## Description of the task
Although the records contain pictures, only their text should be repeated, exactly as it stands.

-- Available data follows --

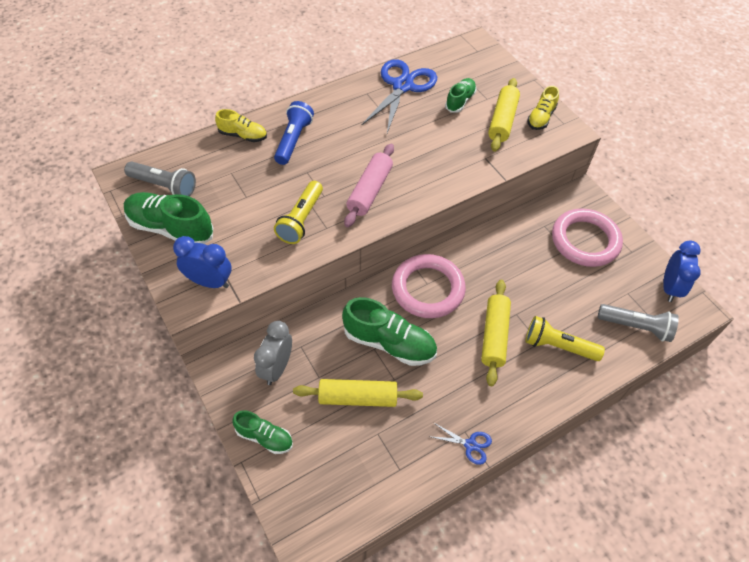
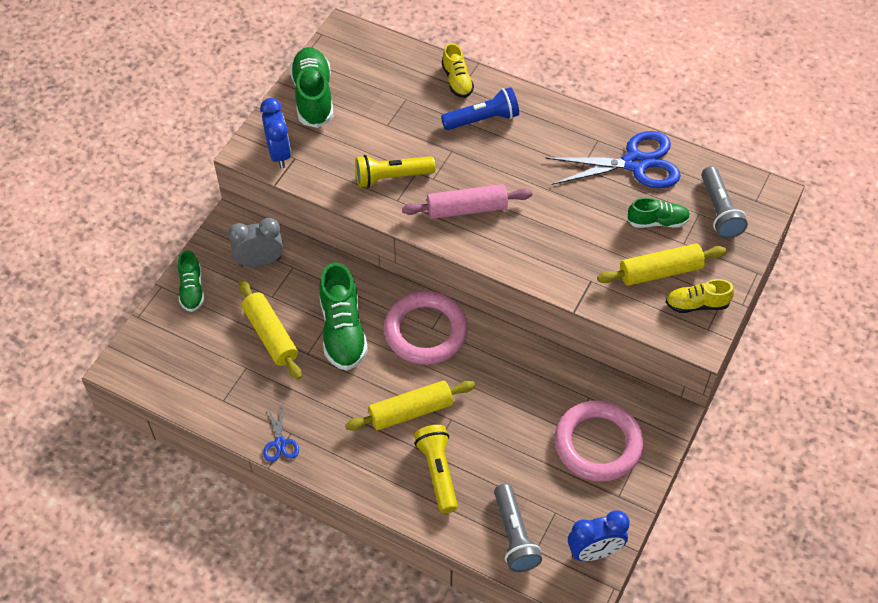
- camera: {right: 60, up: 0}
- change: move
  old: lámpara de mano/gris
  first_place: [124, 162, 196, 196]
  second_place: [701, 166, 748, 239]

-- Available data concluded --

## Task output
- camera: {right: 60, up: 0}
- change: move
  old: lámpara de mano/gris
  first_place: [124, 162, 196, 196]
  second_place: [701, 166, 748, 239]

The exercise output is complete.